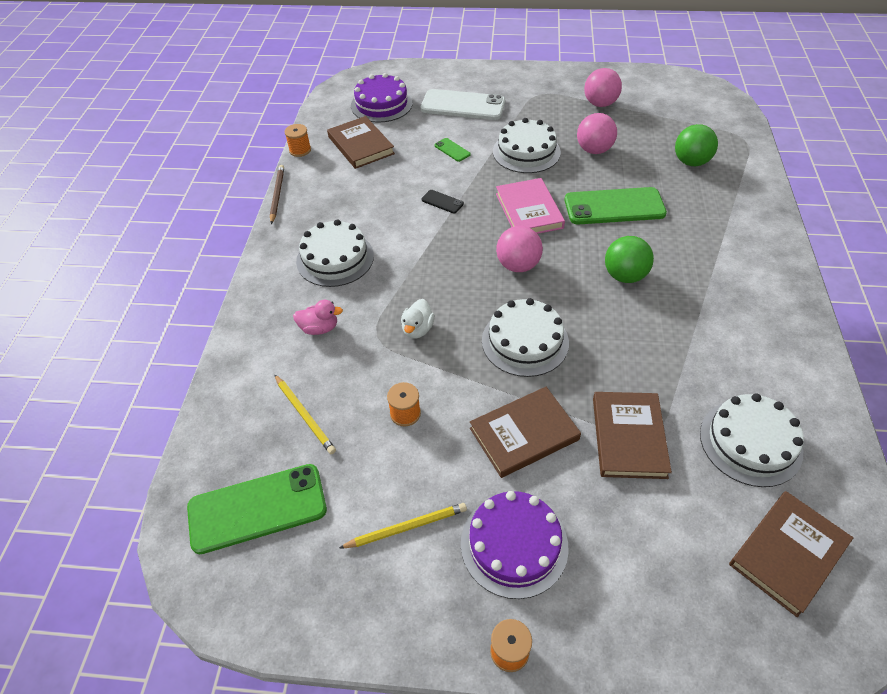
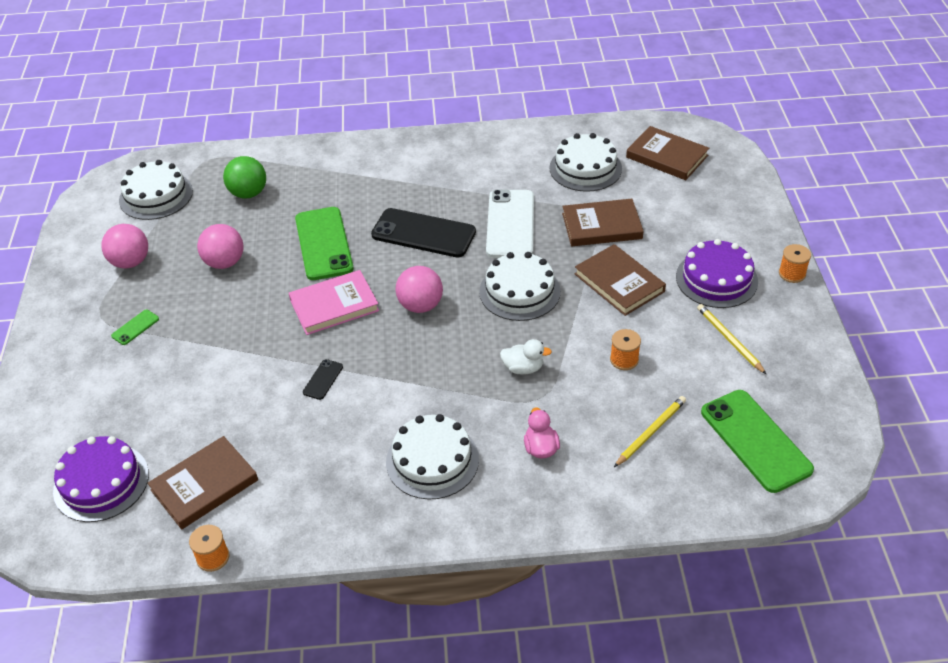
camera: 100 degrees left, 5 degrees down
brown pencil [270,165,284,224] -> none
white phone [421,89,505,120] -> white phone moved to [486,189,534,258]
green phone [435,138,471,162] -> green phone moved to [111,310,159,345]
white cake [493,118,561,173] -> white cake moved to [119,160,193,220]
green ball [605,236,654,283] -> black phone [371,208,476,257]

******************************

Restate the material above word for word, omitting the pictures.

camera: 100 degrees left, 5 degrees down
brown pencil [270,165,284,224] -> none
white phone [421,89,505,120] -> white phone moved to [486,189,534,258]
green phone [435,138,471,162] -> green phone moved to [111,310,159,345]
white cake [493,118,561,173] -> white cake moved to [119,160,193,220]
green ball [605,236,654,283] -> black phone [371,208,476,257]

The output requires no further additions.